*Problem details:* Would you please copy the part of the material below that opens with the line containing "red 1x2 slope" and closes with the line containing "yellow 3x3 slope"? Copy it exactly, and only it.

*Data for this task:*
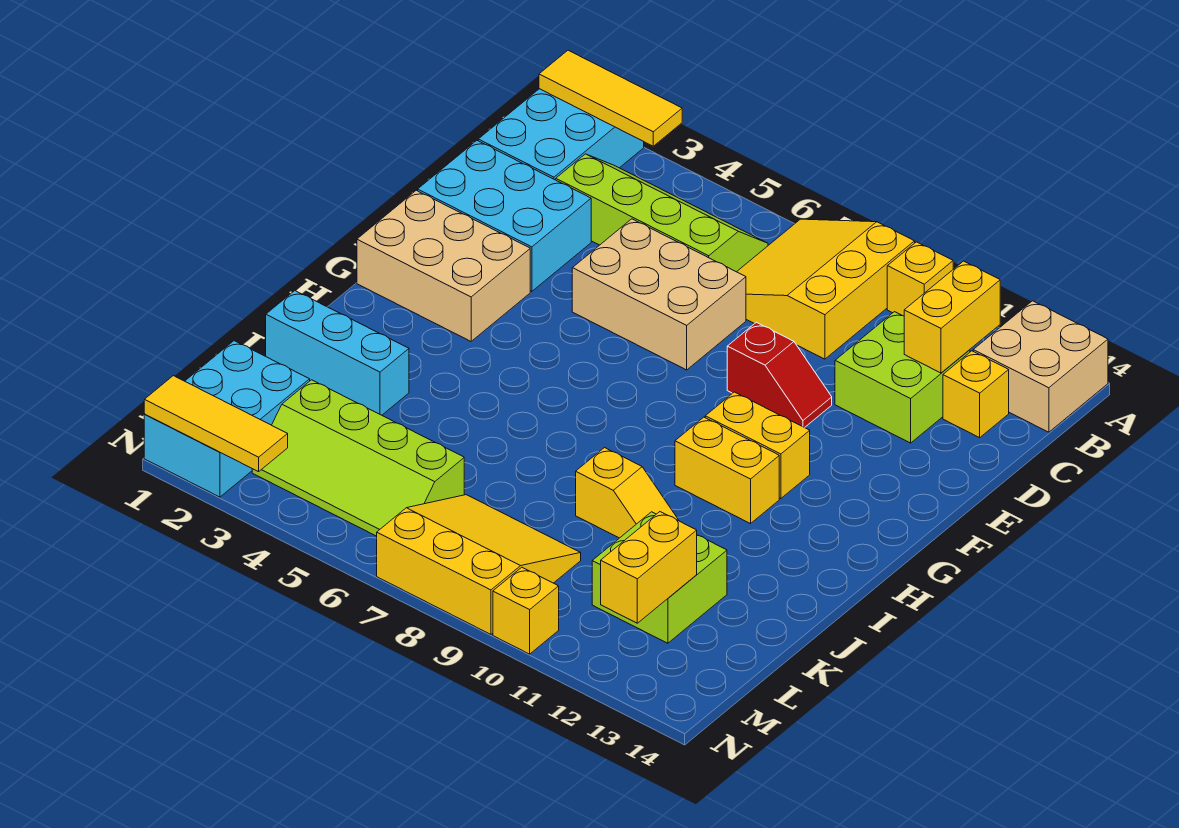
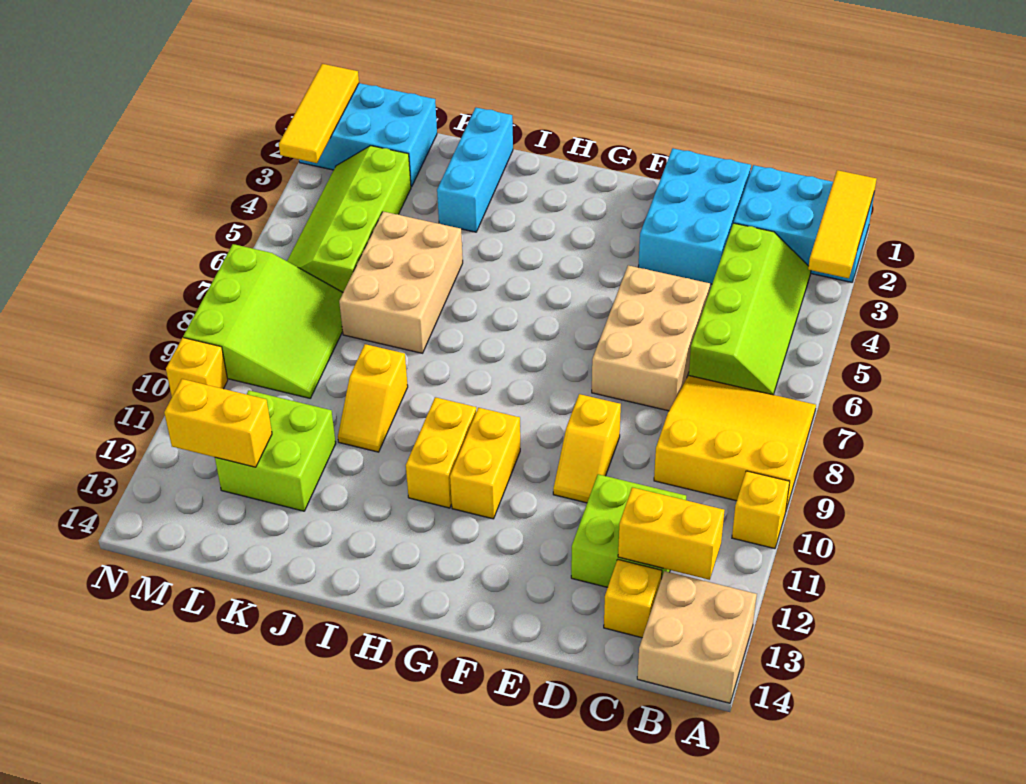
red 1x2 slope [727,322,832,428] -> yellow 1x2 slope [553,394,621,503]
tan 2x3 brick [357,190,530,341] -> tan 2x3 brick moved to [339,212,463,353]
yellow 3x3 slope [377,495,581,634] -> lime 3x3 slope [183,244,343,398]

* * *

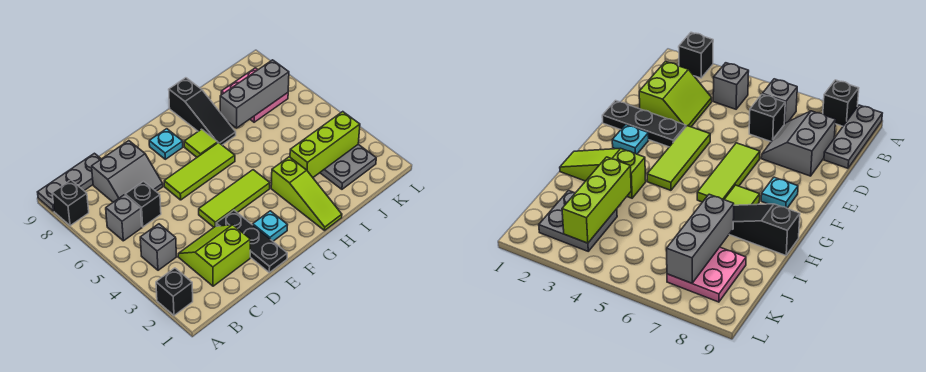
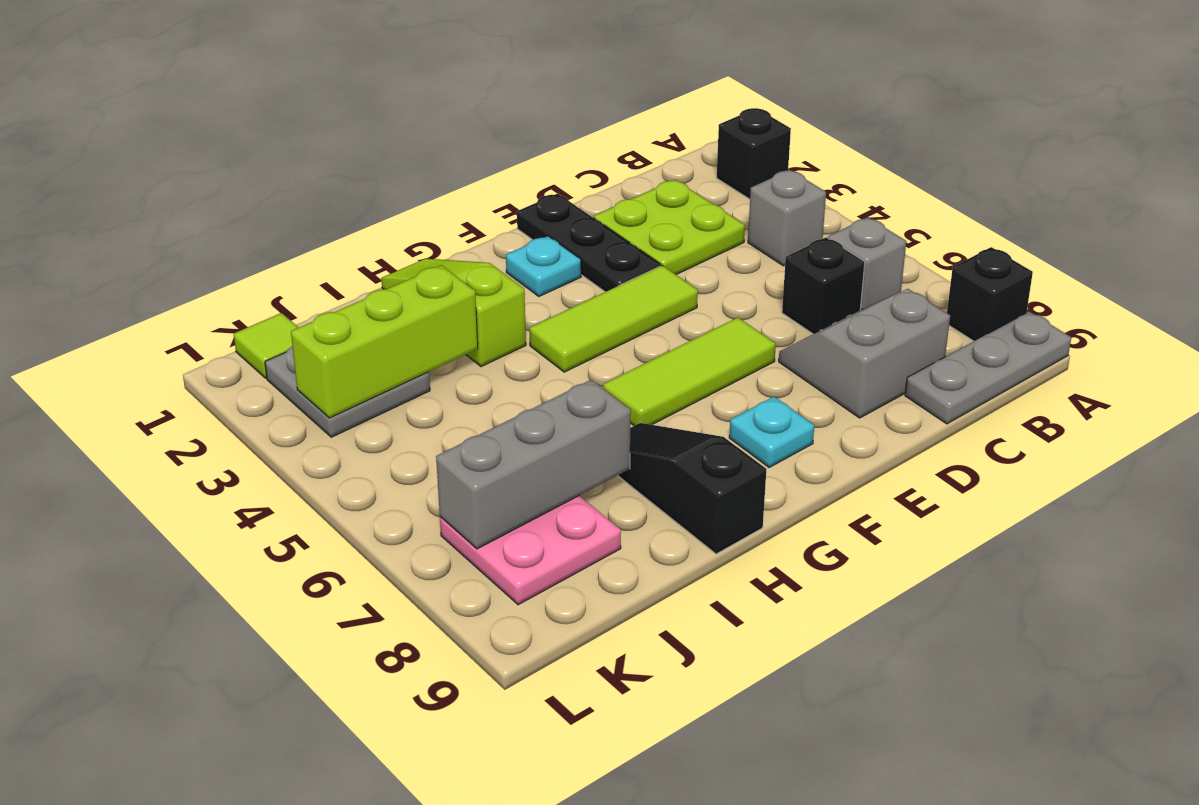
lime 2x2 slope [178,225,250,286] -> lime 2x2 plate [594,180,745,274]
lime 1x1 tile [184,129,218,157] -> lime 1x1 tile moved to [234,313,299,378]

...

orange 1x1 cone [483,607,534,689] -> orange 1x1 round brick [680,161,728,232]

*Written response:*
red 1x2 slope [727,322,832,428] -> yellow 1x2 slope [553,394,621,503]
tan 2x3 brick [357,190,530,341] -> tan 2x3 brick moved to [339,212,463,353]
yellow 3x3 slope [377,495,581,634] -> lime 3x3 slope [183,244,343,398]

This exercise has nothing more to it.